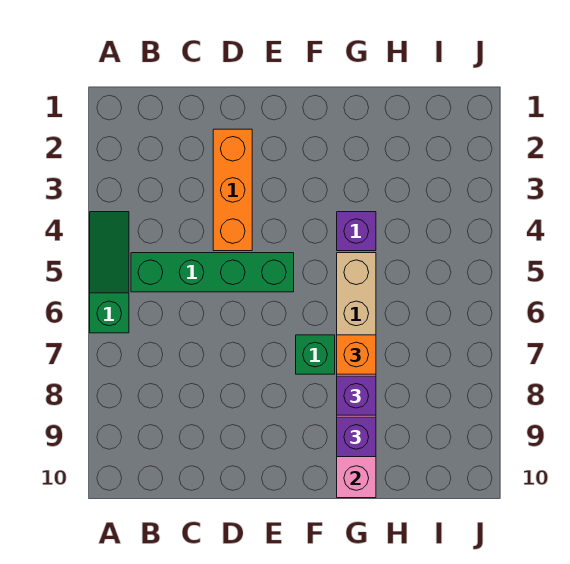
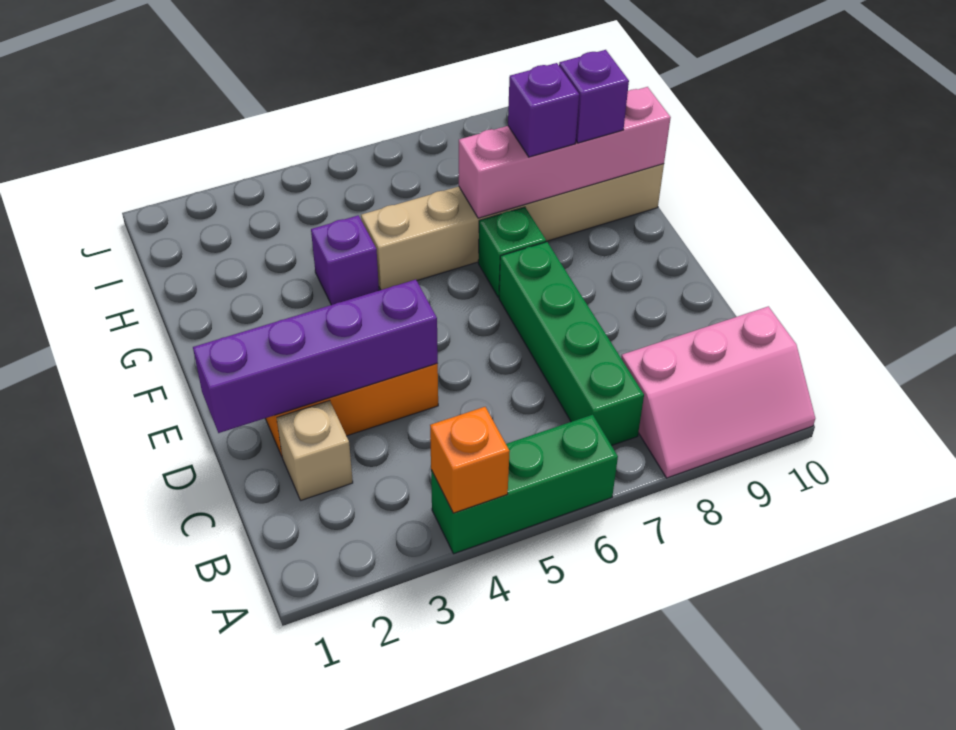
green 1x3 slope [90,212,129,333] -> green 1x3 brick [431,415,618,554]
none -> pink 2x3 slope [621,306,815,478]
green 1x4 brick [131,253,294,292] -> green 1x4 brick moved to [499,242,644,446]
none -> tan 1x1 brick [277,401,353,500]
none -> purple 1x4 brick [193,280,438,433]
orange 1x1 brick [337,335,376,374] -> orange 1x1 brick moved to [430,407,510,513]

--

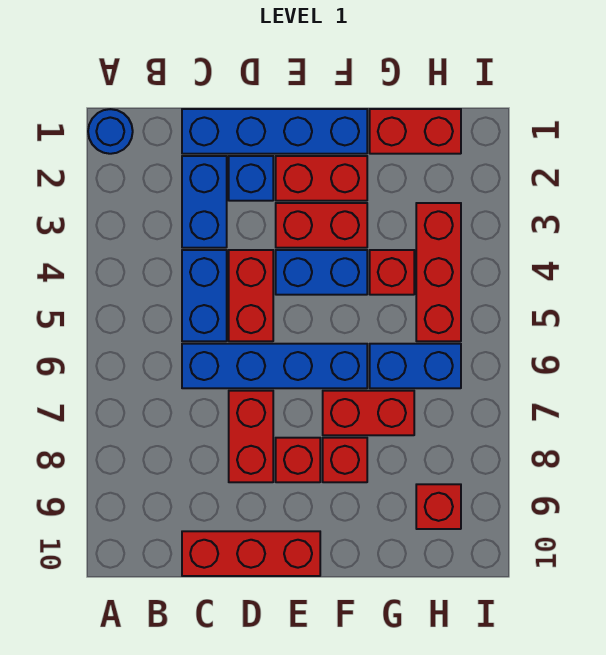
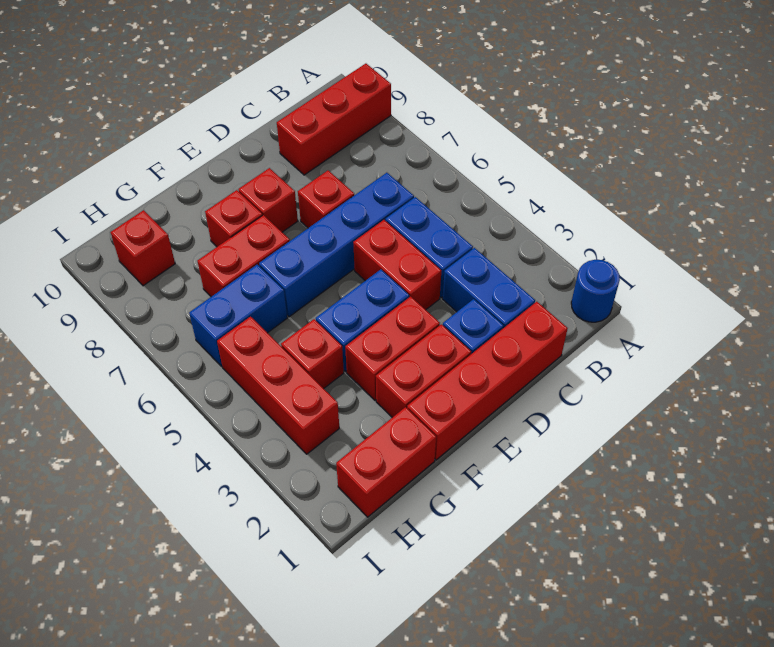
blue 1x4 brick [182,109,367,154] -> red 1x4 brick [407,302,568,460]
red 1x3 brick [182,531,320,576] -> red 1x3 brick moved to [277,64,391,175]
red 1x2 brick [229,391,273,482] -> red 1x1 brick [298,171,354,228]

---

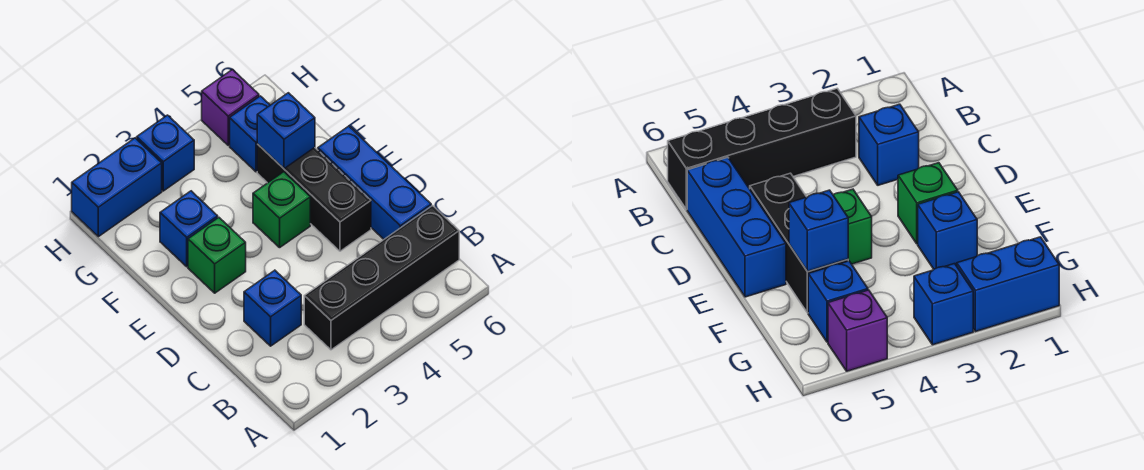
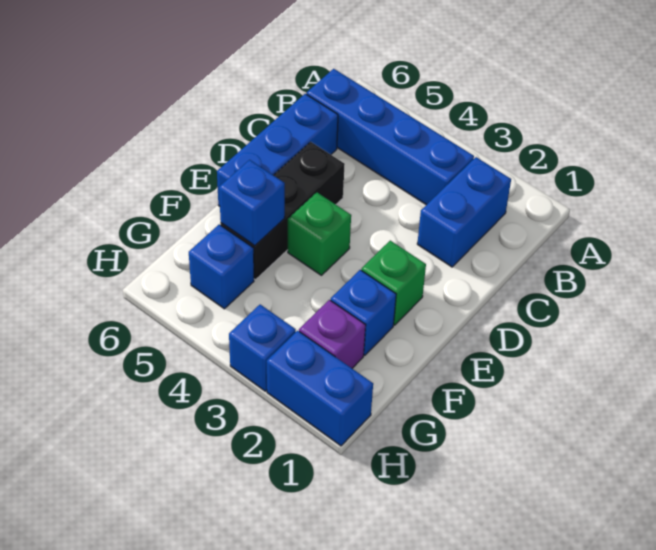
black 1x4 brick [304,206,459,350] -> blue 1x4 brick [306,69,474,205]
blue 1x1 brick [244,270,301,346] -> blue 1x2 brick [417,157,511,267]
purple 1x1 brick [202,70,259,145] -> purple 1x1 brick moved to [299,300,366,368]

Exercise directions:
The listing above holds a line with "black 1x4 brick" and a line with "purple 1x1 brick [202,70,259,145]". Print the stretch from the first through the second, exactly and alone.

Output of the exercise:
black 1x4 brick [304,206,459,350] -> blue 1x4 brick [306,69,474,205]
blue 1x1 brick [244,270,301,346] -> blue 1x2 brick [417,157,511,267]
purple 1x1 brick [202,70,259,145] -> purple 1x1 brick moved to [299,300,366,368]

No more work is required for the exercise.